-------- Data under study --------

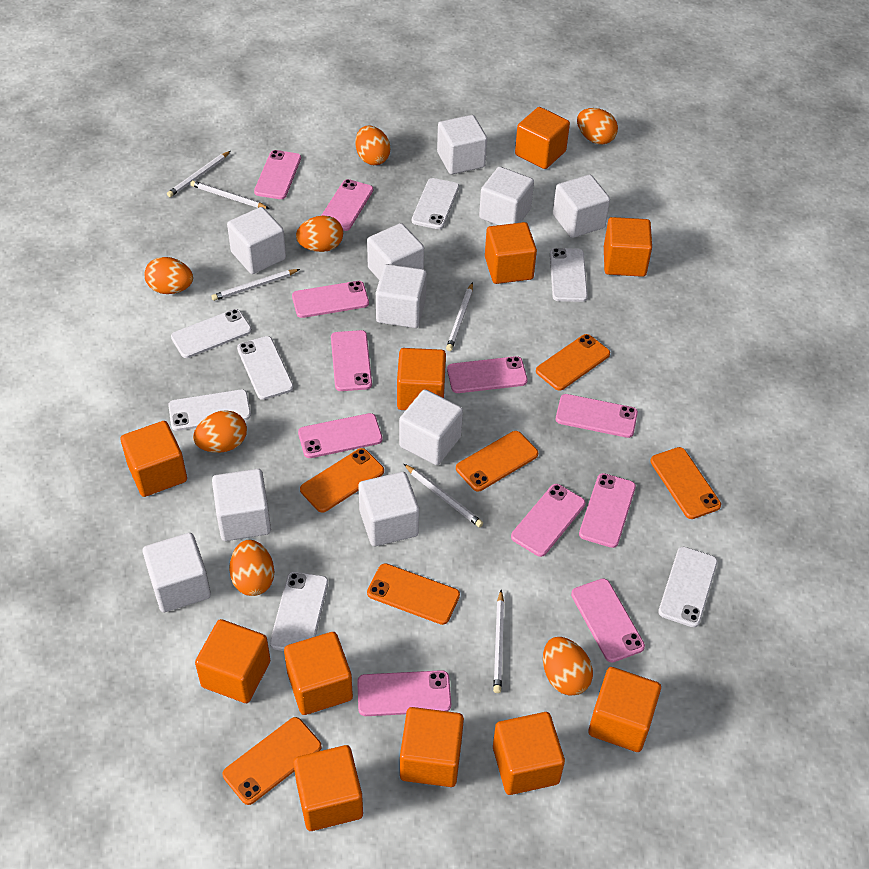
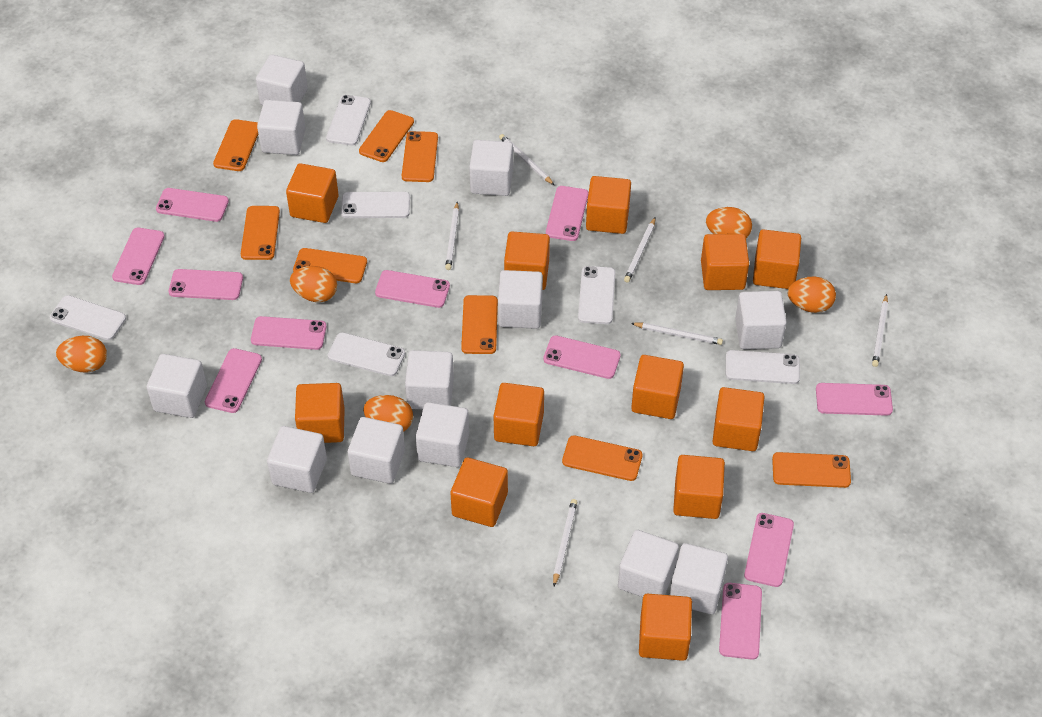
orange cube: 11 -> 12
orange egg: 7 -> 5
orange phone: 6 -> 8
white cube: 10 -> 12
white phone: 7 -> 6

--------

Work to complete
Across all the entries, count the lines that contain the string "orange", and give that number without anything else.

Worked solution
3